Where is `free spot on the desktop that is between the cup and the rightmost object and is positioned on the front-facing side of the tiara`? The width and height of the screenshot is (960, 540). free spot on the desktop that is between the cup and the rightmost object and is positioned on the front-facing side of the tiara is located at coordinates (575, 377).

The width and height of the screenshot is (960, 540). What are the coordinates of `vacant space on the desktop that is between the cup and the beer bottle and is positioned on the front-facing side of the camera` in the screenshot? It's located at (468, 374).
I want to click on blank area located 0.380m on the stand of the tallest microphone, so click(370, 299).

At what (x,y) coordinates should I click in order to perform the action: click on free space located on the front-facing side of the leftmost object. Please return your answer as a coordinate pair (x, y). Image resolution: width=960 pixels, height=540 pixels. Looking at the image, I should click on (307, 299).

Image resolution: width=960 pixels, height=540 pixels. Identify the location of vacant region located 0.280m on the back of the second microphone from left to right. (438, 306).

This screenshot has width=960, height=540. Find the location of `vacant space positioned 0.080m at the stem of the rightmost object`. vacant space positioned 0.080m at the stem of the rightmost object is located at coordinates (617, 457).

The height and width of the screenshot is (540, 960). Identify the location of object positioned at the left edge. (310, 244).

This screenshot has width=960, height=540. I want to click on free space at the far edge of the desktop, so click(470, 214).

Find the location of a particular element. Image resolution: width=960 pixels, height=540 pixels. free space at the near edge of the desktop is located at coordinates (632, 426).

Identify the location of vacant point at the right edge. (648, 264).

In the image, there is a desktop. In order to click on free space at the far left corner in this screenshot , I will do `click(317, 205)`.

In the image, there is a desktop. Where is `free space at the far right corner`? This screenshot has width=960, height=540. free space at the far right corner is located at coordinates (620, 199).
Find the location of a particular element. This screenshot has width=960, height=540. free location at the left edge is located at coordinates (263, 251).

────────────────

EXERCISE OBJECTIVE: Copy all the items above word for word, line by line.

RESPONSE:
Where is `free spot on the desktop that is between the cup and the rightmost object and is positioned on the front-facing side of the tiara`? The width and height of the screenshot is (960, 540). free spot on the desktop that is between the cup and the rightmost object and is positioned on the front-facing side of the tiara is located at coordinates (575, 377).

The width and height of the screenshot is (960, 540). What are the coordinates of `vacant space on the desktop that is between the cup and the beer bottle and is positioned on the front-facing side of the camera` in the screenshot? It's located at (468, 374).
I want to click on blank area located 0.380m on the stand of the tallest microphone, so click(370, 299).

At what (x,y) coordinates should I click in order to perform the action: click on free space located on the front-facing side of the leftmost object. Please return your answer as a coordinate pair (x, y). Image resolution: width=960 pixels, height=540 pixels. Looking at the image, I should click on (307, 299).

Image resolution: width=960 pixels, height=540 pixels. Identify the location of vacant region located 0.280m on the back of the second microphone from left to right. (438, 306).

This screenshot has width=960, height=540. Find the location of `vacant space positioned 0.080m at the stem of the rightmost object`. vacant space positioned 0.080m at the stem of the rightmost object is located at coordinates (617, 457).

The height and width of the screenshot is (540, 960). Identify the location of object positioned at the left edge. (310, 244).

This screenshot has width=960, height=540. I want to click on free space at the far edge of the desktop, so click(470, 214).

Find the location of a particular element. Image resolution: width=960 pixels, height=540 pixels. free space at the near edge of the desktop is located at coordinates (632, 426).

Identify the location of vacant point at the right edge. (648, 264).

In the image, there is a desktop. In order to click on free space at the far left corner in this screenshot , I will do `click(317, 205)`.

In the image, there is a desktop. Where is `free space at the far right corner`? This screenshot has width=960, height=540. free space at the far right corner is located at coordinates (620, 199).
Find the location of a particular element. This screenshot has width=960, height=540. free location at the left edge is located at coordinates (263, 251).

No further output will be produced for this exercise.